## DIRECTION
List every line in the material that contains the string "kern", copying each line in full. Count a line only if the capitalization matches.

## Dataset excerpts
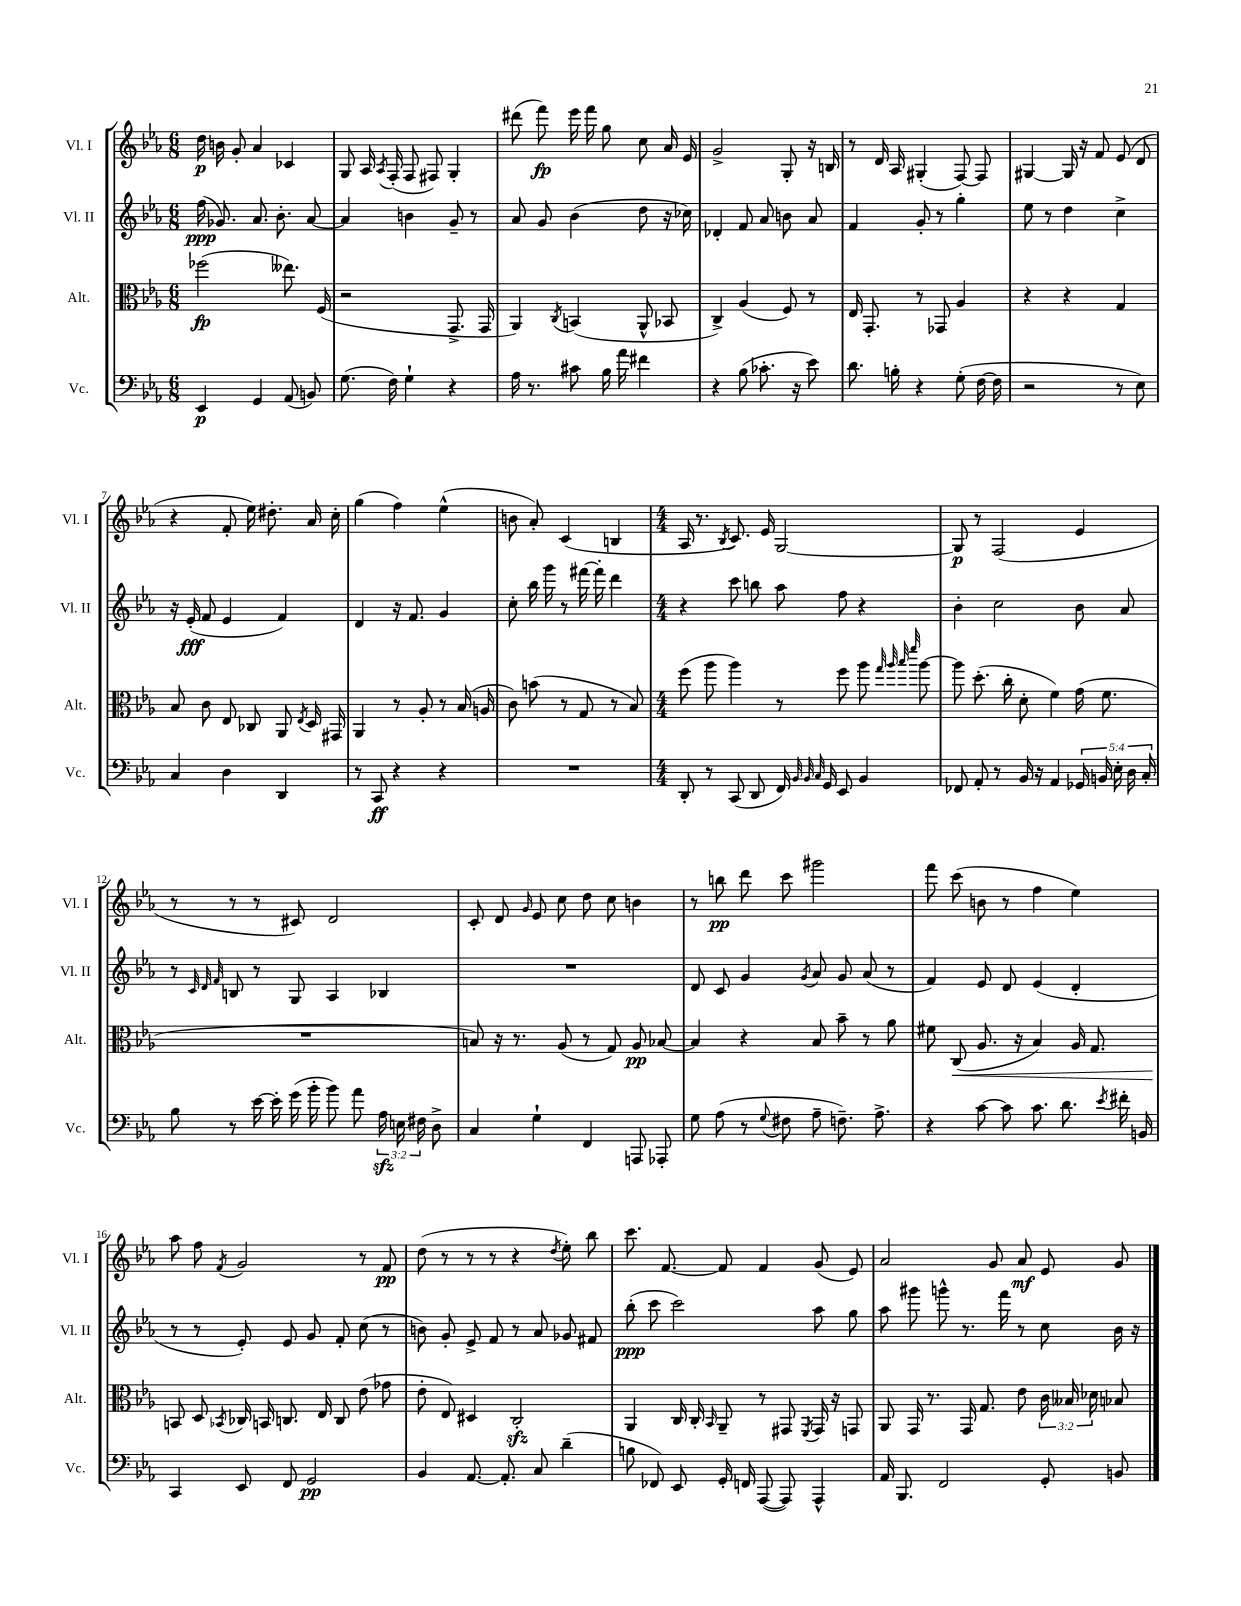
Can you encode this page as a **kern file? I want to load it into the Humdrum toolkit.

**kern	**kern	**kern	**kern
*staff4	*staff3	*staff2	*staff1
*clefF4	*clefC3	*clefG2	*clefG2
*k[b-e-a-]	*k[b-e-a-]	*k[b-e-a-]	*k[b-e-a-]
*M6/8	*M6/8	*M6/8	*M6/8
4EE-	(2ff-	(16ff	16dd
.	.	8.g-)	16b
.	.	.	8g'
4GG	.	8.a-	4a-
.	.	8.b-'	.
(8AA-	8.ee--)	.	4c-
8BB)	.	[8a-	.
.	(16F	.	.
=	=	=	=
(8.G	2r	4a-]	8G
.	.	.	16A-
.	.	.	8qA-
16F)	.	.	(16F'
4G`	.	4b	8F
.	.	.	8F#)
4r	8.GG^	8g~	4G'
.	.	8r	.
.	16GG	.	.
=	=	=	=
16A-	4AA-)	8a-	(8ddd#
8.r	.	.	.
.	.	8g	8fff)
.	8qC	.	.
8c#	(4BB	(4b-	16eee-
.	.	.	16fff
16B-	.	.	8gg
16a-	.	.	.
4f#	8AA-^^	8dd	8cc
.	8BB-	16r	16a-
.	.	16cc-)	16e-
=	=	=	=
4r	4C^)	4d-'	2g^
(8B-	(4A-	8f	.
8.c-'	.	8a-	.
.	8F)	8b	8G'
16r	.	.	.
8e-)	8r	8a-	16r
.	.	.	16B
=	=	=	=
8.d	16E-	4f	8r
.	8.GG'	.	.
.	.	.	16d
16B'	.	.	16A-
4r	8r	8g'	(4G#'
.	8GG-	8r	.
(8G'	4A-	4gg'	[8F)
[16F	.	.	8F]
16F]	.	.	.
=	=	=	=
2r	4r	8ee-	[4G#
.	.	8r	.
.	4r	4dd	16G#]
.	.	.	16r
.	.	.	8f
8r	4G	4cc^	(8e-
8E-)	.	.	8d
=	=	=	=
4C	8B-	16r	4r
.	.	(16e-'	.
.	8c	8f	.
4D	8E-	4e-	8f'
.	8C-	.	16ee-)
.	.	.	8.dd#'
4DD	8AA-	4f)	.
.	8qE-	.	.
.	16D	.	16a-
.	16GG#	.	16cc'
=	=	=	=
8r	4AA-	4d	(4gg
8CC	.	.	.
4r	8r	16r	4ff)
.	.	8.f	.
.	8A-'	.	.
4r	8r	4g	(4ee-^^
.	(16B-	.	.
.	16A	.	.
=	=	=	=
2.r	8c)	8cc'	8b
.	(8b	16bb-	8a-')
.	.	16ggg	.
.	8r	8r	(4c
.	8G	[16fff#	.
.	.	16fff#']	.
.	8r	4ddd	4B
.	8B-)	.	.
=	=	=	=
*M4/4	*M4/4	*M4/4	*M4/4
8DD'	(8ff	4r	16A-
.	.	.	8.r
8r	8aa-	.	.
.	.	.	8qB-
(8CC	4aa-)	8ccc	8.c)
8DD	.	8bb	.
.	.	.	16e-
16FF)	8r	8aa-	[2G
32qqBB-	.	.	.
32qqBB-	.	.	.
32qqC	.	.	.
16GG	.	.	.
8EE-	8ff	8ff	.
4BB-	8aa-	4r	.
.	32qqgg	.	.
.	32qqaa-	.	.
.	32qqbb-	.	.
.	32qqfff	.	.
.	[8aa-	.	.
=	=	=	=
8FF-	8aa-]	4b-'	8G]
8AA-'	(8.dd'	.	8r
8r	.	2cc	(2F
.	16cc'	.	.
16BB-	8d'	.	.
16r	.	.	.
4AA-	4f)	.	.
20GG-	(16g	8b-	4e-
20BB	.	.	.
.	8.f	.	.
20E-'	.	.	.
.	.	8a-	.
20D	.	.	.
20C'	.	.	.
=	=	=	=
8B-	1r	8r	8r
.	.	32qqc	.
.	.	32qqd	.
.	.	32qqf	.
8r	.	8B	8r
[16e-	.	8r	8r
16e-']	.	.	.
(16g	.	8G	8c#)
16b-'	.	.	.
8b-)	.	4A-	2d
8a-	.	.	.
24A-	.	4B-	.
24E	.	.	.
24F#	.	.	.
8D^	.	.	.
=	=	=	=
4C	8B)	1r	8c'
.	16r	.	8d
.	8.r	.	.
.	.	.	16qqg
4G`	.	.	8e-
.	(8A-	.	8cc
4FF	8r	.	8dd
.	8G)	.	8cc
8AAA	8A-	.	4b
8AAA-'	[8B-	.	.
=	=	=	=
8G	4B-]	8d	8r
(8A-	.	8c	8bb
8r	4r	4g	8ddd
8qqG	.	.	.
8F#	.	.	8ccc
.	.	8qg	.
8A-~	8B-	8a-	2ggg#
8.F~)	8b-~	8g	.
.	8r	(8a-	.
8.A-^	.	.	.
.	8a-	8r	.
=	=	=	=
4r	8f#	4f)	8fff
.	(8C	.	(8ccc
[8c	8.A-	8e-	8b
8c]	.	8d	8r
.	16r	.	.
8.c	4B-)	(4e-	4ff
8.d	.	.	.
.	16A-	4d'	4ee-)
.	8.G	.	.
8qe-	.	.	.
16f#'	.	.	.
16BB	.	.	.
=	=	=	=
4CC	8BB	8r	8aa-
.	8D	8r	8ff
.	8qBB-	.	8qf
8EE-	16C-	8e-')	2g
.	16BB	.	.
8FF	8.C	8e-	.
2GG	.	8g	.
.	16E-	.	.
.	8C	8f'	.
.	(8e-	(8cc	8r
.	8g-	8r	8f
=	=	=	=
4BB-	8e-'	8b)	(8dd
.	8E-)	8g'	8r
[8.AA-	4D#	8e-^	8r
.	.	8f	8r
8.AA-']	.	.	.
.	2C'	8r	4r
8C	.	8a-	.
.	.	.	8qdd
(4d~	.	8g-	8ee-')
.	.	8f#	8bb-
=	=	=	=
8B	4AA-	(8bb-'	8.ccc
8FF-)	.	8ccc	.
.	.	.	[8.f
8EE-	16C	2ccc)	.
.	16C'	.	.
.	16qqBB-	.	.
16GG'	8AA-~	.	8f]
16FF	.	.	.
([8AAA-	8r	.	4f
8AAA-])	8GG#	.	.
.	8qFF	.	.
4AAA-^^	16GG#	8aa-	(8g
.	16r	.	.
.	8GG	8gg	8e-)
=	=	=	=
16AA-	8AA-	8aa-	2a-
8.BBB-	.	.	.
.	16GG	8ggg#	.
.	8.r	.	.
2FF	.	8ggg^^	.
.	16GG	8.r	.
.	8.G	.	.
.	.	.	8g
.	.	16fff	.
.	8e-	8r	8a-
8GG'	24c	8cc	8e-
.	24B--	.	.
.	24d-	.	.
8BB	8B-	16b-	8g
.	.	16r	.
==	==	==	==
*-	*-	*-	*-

## RESPONSE
Can you encode this page as a **kern file? I want to load it into the Humdrum toolkit.
**kern	**kern	**kern	**kern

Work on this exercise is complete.